▼▼▼

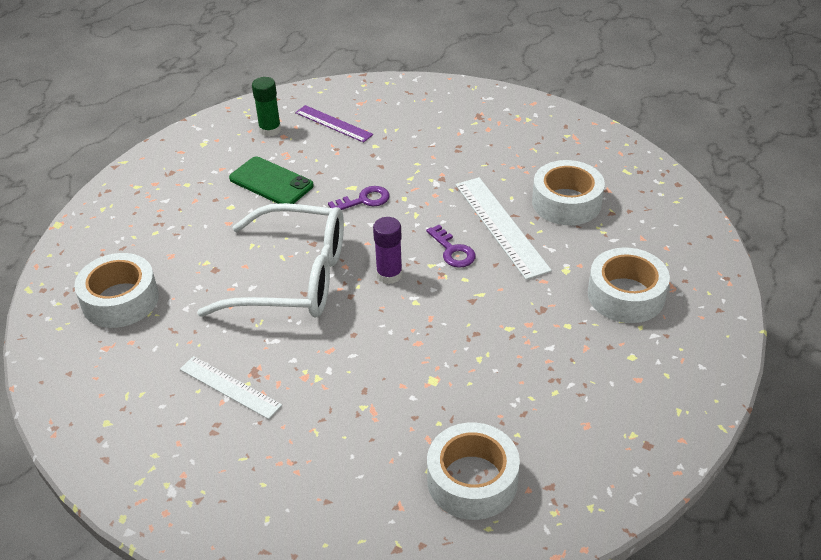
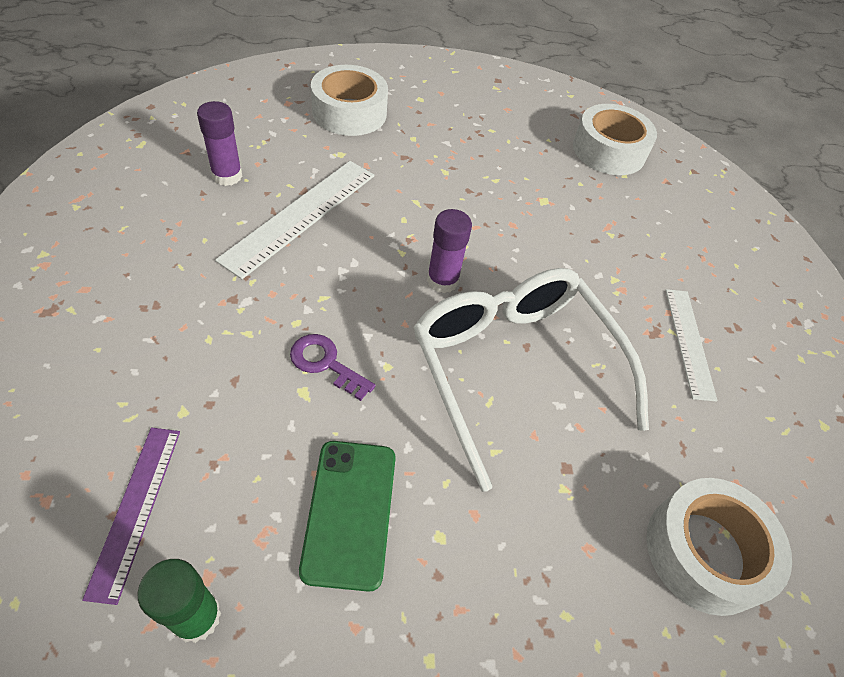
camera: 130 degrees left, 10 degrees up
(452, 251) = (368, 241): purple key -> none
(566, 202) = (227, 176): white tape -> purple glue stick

▲▲▲
▼▼▼

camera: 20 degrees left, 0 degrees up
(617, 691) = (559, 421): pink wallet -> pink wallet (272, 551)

▲▲▲

→ To do:
Starting at the line that has "camera: 130 degrees left, 10 degrees up" and ending at the line that has "(566, 202) = (227, 176): white", please write out the lines above exactly, leaving out all others.

→ Answer to this exercise:
camera: 130 degrees left, 10 degrees up
(452, 251) = (368, 241): purple key -> none
(566, 202) = (227, 176): white tape -> purple glue stick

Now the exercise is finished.